## INSTRUCTIONS TO FOLLOW
Copy all lines below exactly as written. Leave pictures out.
*** INFORMATION SUPPLIED ***
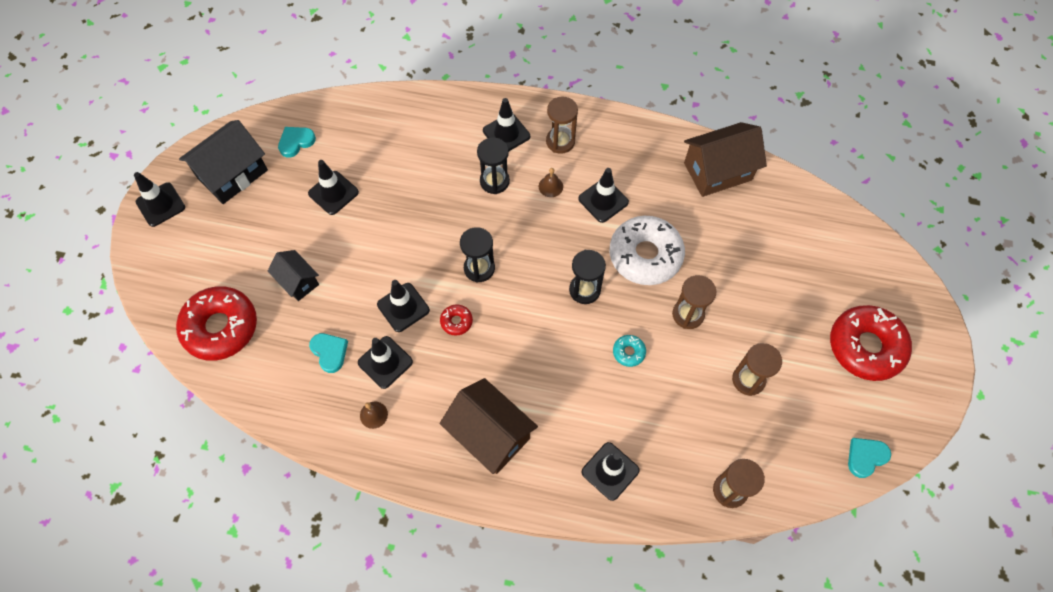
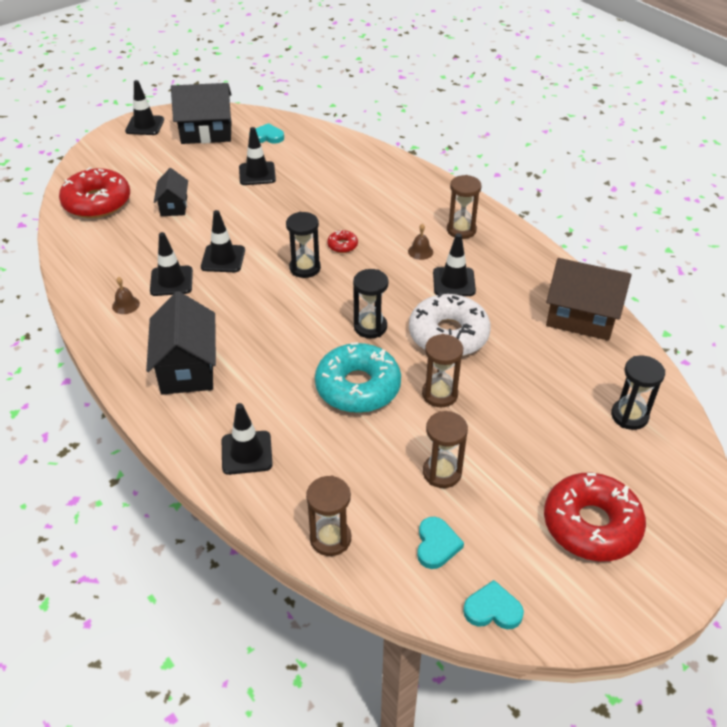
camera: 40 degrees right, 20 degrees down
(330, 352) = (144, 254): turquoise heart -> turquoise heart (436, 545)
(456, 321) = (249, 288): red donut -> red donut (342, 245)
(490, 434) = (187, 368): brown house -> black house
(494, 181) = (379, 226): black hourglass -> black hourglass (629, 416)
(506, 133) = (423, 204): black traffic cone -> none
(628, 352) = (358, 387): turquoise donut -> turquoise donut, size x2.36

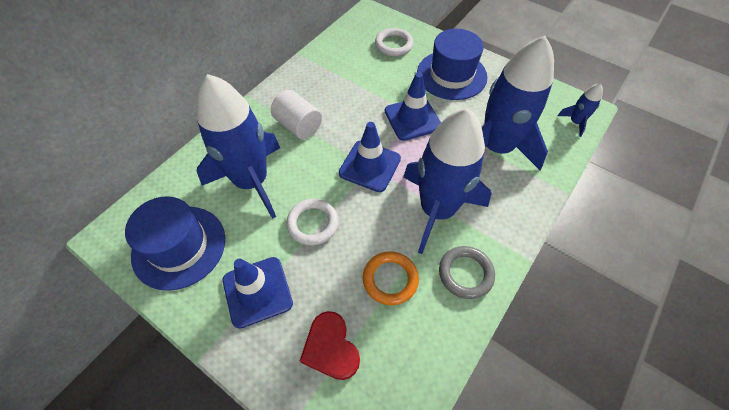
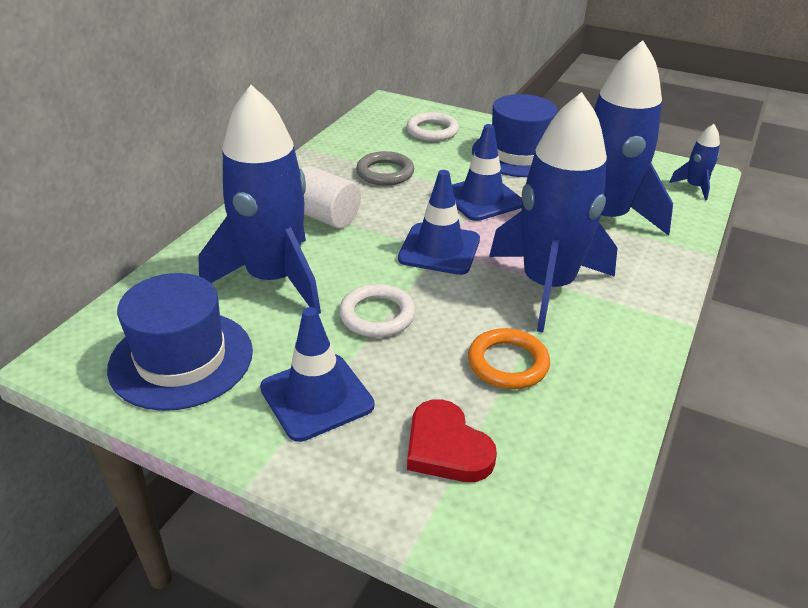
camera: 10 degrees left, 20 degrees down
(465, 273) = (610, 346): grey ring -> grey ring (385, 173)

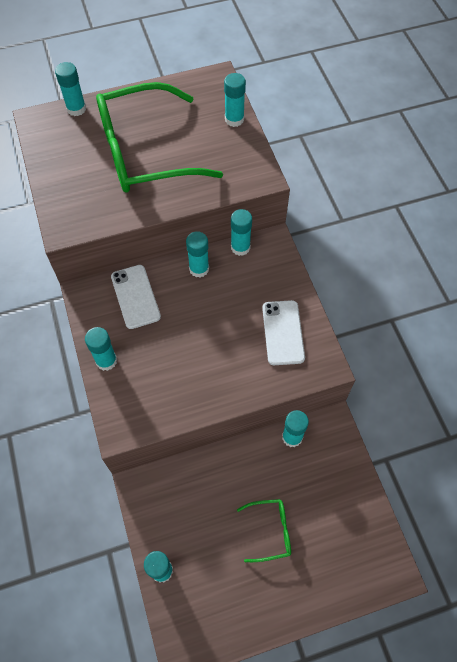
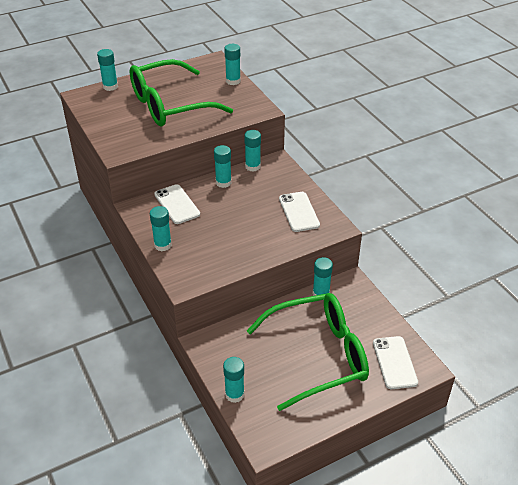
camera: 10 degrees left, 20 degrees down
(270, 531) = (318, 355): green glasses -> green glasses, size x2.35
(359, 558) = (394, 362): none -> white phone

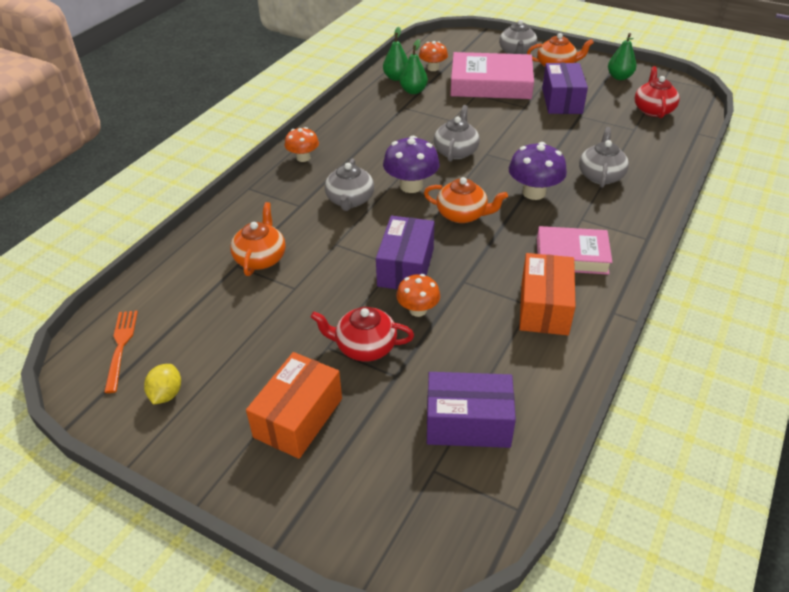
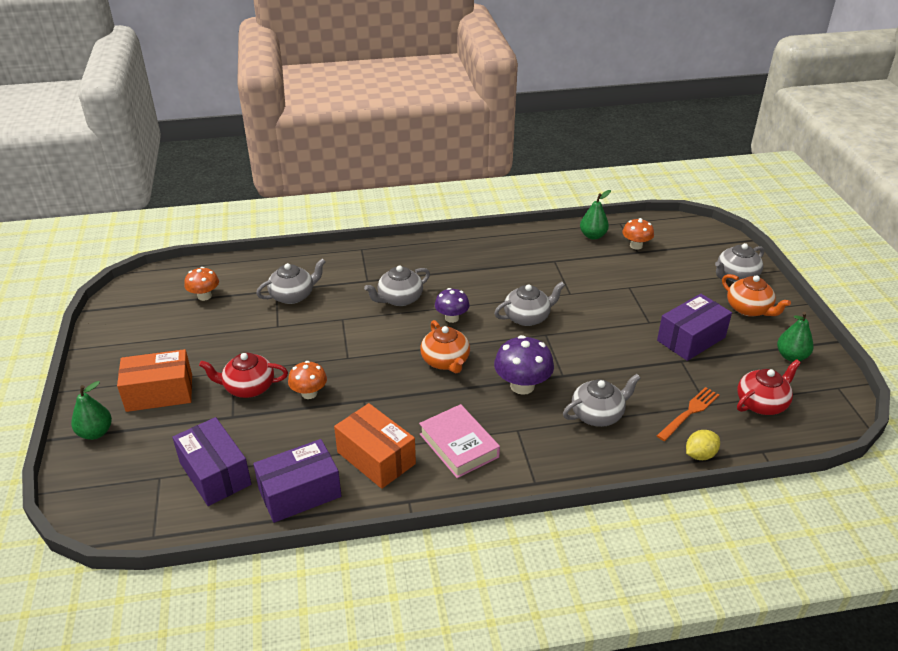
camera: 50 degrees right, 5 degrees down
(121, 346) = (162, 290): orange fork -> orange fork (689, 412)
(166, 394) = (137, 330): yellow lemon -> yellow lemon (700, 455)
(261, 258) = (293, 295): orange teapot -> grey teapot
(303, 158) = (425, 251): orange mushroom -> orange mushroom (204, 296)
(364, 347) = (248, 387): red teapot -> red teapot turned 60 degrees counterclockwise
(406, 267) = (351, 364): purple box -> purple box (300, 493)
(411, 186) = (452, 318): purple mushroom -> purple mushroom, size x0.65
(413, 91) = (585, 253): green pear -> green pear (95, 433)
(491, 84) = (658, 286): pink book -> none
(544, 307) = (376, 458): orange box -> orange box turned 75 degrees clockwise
*** End of INFORMATION SUPPLIED ***
## SOLVED EXERCISE
camera: 40 degrees right, 20 degrees down
(330, 352) = (144, 254): turquoise heart -> turquoise heart (436, 545)
(456, 321) = (249, 288): red donut -> red donut (342, 245)
(490, 434) = (187, 368): brown house -> black house
(494, 181) = (379, 226): black hourglass -> black hourglass (629, 416)
(506, 133) = (423, 204): black traffic cone -> none
(628, 352) = (358, 387): turquoise donut -> turquoise donut, size x2.36

camera: 10 degrees left, 20 degrees down
(465, 273) = (610, 346): grey ring -> grey ring (385, 173)

camera: 10 degrees left, 20 degrees down
(270, 531) = (318, 355): green glasses -> green glasses, size x2.35
(359, 558) = (394, 362): none -> white phone

camera: 50 degrees right, 5 degrees down
(121, 346) = (162, 290): orange fork -> orange fork (689, 412)
(166, 394) = (137, 330): yellow lemon -> yellow lemon (700, 455)
(261, 258) = (293, 295): orange teapot -> grey teapot
(303, 158) = (425, 251): orange mushroom -> orange mushroom (204, 296)
(364, 347) = (248, 387): red teapot -> red teapot turned 60 degrees counterclockwise
(406, 267) = (351, 364): purple box -> purple box (300, 493)
(411, 186) = (452, 318): purple mushroom -> purple mushroom, size x0.65
(413, 91) = (585, 253): green pear -> green pear (95, 433)
(491, 84) = (658, 286): pink book -> none
(544, 307) = (376, 458): orange box -> orange box turned 75 degrees clockwise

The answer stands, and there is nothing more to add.